START EXERCISE INPUT

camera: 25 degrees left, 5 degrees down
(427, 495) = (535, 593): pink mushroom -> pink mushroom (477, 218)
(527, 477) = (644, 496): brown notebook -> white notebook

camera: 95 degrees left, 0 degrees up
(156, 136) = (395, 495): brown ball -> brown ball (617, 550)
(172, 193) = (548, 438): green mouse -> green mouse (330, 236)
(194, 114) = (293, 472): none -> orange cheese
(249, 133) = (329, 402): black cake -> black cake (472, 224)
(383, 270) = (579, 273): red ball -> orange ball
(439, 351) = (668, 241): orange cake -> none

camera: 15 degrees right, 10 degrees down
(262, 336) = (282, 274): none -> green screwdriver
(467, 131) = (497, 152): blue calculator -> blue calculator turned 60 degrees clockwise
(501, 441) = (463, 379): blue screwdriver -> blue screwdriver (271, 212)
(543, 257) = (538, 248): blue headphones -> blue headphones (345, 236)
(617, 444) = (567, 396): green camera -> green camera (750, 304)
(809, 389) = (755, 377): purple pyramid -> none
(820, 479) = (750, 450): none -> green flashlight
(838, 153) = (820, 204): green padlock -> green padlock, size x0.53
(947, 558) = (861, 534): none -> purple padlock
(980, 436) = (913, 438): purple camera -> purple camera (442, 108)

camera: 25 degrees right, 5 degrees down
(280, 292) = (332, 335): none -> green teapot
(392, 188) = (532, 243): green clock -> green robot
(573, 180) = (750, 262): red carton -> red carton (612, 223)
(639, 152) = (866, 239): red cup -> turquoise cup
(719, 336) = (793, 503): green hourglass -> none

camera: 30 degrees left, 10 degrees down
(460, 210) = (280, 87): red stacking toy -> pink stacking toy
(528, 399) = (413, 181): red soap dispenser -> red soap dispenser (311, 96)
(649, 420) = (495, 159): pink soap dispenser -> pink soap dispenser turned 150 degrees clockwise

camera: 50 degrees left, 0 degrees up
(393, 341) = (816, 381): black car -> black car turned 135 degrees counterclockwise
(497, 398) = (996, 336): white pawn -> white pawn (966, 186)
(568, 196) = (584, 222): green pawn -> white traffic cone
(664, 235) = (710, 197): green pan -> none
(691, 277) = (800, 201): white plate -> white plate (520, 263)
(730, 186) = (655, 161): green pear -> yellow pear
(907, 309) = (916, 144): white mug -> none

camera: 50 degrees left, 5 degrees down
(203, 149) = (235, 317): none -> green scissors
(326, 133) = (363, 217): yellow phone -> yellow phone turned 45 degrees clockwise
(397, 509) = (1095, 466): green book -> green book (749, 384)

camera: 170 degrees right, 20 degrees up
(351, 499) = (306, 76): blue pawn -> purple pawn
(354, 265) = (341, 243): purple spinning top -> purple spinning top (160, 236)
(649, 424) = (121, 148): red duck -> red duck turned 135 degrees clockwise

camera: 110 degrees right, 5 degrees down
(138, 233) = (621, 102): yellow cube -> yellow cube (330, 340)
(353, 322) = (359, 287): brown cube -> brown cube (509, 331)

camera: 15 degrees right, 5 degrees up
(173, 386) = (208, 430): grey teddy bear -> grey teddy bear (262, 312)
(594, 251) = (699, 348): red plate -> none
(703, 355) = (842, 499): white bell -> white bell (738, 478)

END EXERCISE INPUT

**EXERCISE AIM:**
Quote the records above from their first line through the line containing "(194, 114) = (293, 472): none", both ends included.

**WRITTEN ANSWER:**
camera: 25 degrees left, 5 degrees down
(427, 495) = (535, 593): pink mushroom -> pink mushroom (477, 218)
(527, 477) = (644, 496): brown notebook -> white notebook

camera: 95 degrees left, 0 degrees up
(156, 136) = (395, 495): brown ball -> brown ball (617, 550)
(172, 193) = (548, 438): green mouse -> green mouse (330, 236)
(194, 114) = (293, 472): none -> orange cheese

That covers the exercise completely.